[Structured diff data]
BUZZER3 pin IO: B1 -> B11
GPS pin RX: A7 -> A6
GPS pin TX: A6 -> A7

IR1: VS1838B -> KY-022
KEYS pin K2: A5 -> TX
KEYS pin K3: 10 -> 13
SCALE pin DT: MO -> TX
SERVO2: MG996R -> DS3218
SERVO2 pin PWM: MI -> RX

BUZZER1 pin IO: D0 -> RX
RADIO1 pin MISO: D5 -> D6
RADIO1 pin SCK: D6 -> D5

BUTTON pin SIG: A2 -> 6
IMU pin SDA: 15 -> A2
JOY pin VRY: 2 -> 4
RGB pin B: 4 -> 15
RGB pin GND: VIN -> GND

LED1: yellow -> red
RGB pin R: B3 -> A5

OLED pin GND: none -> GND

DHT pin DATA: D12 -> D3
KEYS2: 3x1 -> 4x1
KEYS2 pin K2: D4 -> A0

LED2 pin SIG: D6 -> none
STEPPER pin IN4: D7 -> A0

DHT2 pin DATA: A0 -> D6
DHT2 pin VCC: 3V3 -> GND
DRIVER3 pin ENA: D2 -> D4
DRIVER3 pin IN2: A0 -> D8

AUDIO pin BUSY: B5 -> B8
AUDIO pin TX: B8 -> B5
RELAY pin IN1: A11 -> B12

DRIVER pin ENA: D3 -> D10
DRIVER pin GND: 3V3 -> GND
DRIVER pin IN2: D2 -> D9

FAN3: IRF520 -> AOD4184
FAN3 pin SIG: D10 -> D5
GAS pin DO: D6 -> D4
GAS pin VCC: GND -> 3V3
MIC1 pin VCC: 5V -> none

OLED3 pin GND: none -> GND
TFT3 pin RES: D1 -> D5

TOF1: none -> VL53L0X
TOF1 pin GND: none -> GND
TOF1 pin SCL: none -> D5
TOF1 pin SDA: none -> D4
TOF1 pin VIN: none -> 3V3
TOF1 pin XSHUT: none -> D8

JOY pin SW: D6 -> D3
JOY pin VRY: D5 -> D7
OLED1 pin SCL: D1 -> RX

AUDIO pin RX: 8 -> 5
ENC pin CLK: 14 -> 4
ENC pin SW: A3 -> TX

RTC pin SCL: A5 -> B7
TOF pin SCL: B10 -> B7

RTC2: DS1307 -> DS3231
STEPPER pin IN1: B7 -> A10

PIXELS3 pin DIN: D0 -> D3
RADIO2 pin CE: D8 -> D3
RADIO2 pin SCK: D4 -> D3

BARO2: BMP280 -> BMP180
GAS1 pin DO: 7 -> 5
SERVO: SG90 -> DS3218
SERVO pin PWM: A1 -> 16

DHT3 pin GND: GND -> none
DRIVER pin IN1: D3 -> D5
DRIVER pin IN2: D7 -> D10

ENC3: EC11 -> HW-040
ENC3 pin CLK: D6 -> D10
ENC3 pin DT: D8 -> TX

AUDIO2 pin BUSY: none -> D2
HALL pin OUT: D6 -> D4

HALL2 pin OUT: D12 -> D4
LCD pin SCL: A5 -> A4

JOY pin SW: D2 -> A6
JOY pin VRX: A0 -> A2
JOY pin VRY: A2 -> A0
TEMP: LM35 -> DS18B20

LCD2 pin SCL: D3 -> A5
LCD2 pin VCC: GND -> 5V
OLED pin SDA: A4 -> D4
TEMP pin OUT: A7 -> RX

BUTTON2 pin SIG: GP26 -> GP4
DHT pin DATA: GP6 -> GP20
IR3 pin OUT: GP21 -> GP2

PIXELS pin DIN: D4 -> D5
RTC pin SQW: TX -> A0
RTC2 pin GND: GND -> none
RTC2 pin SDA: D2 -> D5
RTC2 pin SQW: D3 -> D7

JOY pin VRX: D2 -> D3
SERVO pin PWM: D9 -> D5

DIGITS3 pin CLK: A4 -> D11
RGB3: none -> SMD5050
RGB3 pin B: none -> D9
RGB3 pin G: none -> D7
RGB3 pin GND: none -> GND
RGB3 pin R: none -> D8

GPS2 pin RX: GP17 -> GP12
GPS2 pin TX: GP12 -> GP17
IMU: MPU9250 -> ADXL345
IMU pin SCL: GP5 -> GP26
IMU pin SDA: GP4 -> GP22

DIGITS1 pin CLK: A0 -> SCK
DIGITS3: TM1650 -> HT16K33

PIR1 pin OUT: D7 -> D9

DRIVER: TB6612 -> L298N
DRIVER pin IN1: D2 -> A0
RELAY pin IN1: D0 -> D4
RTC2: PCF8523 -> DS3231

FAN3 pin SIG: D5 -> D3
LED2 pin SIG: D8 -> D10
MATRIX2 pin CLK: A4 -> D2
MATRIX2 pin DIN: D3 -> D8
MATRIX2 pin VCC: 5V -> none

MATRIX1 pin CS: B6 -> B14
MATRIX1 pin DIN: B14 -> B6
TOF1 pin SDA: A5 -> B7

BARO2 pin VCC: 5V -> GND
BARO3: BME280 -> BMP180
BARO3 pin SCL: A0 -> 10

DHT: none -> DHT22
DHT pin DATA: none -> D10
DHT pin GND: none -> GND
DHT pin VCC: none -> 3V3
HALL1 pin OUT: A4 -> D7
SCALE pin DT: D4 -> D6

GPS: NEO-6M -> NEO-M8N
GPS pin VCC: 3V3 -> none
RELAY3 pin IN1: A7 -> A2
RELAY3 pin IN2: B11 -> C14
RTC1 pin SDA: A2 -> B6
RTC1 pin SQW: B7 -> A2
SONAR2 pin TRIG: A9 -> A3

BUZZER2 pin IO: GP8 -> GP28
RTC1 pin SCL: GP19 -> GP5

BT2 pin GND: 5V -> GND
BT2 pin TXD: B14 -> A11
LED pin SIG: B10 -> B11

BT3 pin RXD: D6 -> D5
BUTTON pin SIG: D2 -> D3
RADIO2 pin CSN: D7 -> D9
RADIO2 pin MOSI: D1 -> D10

> _What needs to be done_
Give again, word for word, every line from the one holding "RTC pin SQW: TX -> A0" to the end of the data.

> _Your solution_
RTC pin SQW: TX -> A0
RTC2 pin GND: GND -> none
RTC2 pin SDA: D2 -> D5
RTC2 pin SQW: D3 -> D7

JOY pin VRX: D2 -> D3
SERVO pin PWM: D9 -> D5

DIGITS3 pin CLK: A4 -> D11
RGB3: none -> SMD5050
RGB3 pin B: none -> D9
RGB3 pin G: none -> D7
RGB3 pin GND: none -> GND
RGB3 pin R: none -> D8

GPS2 pin RX: GP17 -> GP12
GPS2 pin TX: GP12 -> GP17
IMU: MPU9250 -> ADXL345
IMU pin SCL: GP5 -> GP26
IMU pin SDA: GP4 -> GP22

DIGITS1 pin CLK: A0 -> SCK
DIGITS3: TM1650 -> HT16K33

PIR1 pin OUT: D7 -> D9

DRIVER: TB6612 -> L298N
DRIVER pin IN1: D2 -> A0
RELAY pin IN1: D0 -> D4
RTC2: PCF8523 -> DS3231

FAN3 pin SIG: D5 -> D3
LED2 pin SIG: D8 -> D10
MATRIX2 pin CLK: A4 -> D2
MATRIX2 pin DIN: D3 -> D8
MATRIX2 pin VCC: 5V -> none

MATRIX1 pin CS: B6 -> B14
MATRIX1 pin DIN: B14 -> B6
TOF1 pin SDA: A5 -> B7

BARO2 pin VCC: 5V -> GND
BARO3: BME280 -> BMP180
BARO3 pin SCL: A0 -> 10

DHT: none -> DHT22
DHT pin DATA: none -> D10
DHT pin GND: none -> GND
DHT pin VCC: none -> 3V3
HALL1 pin OUT: A4 -> D7
SCALE pin DT: D4 -> D6

GPS: NEO-6M -> NEO-M8N
GPS pin VCC: 3V3 -> none
RELAY3 pin IN1: A7 -> A2
RELAY3 pin IN2: B11 -> C14
RTC1 pin SDA: A2 -> B6
RTC1 pin SQW: B7 -> A2
SONAR2 pin TRIG: A9 -> A3

BUZZER2 pin IO: GP8 -> GP28
RTC1 pin SCL: GP19 -> GP5

BT2 pin GND: 5V -> GND
BT2 pin TXD: B14 -> A11
LED pin SIG: B10 -> B11

BT3 pin RXD: D6 -> D5
BUTTON pin SIG: D2 -> D3
RADIO2 pin CSN: D7 -> D9
RADIO2 pin MOSI: D1 -> D10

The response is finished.